Your job is to return every line in the data holding the string "none".

## [Material provided]
┄┄┄┄┄┄┄┄┄┄┄┄┄┄┄┄┄┄┄┄

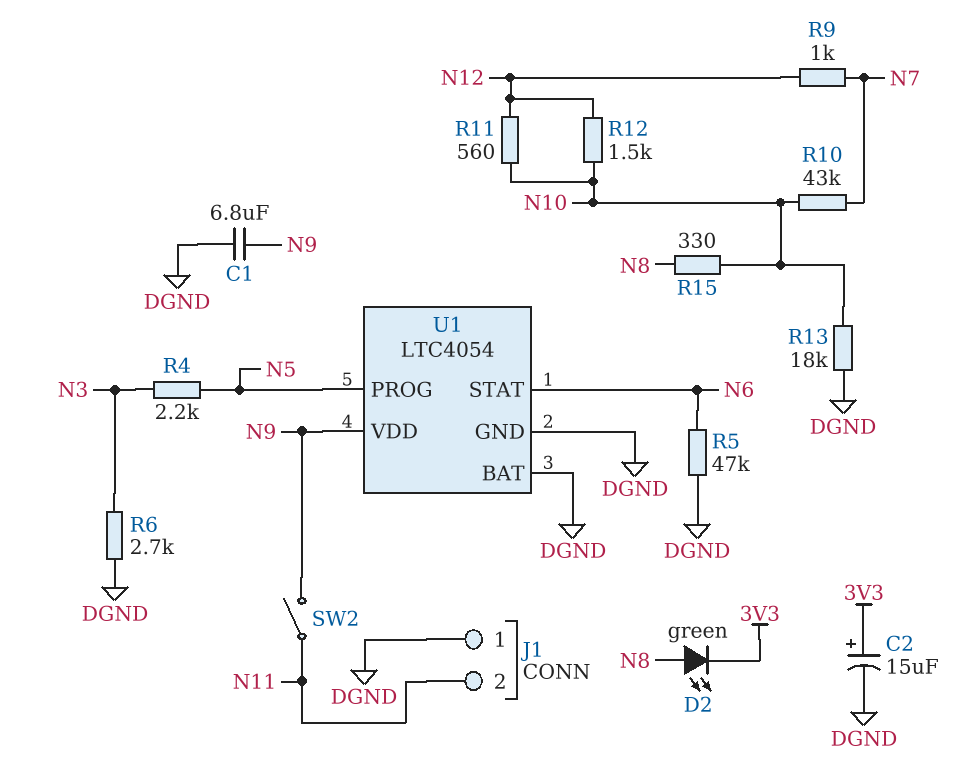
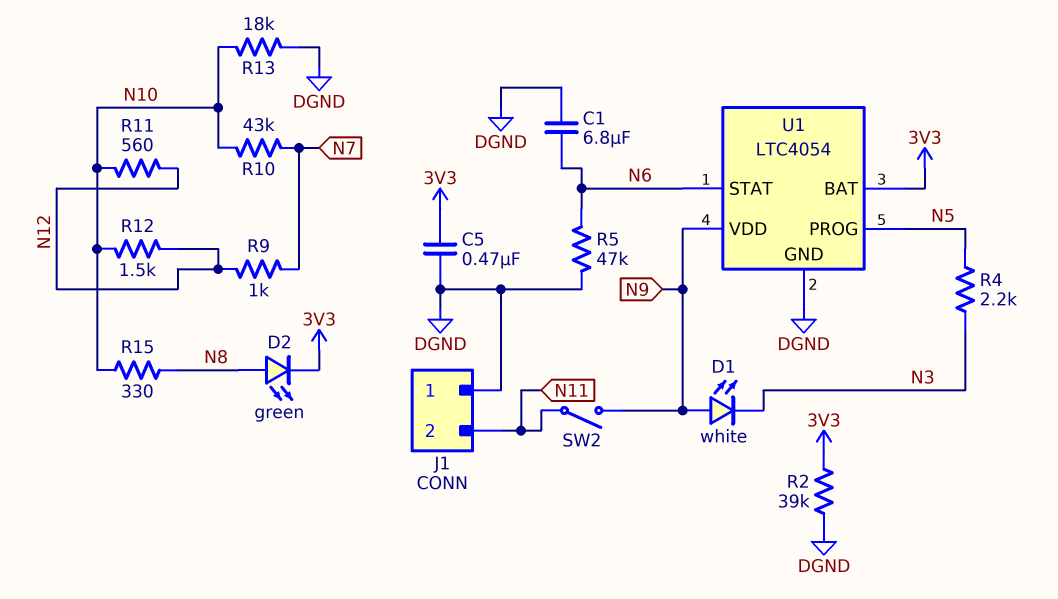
C1: 6.8uF (DGND, N9) -> 6.8uF (DGND, N6)
C2: 15uF (plus 3V3, minus DGND) -> none
C5: none -> 470nF (3V3, DGND)
D1: none -> LED white (A N9, K N3)
R2: none -> 39k (3V3, DGND)
R6: 2.7k (DGND, N3) -> none
U1 pin BAT: DGND -> 3V3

┄┄┄┄┄┄┄┄┄┄┄┄┄┄┄┄┄┄┄┄

## [Response to the exercise]
C2: 15uF (plus 3V3, minus DGND) -> none
C5: none -> 470nF (3V3, DGND)
D1: none -> LED white (A N9, K N3)
R2: none -> 39k (3V3, DGND)
R6: 2.7k (DGND, N3) -> none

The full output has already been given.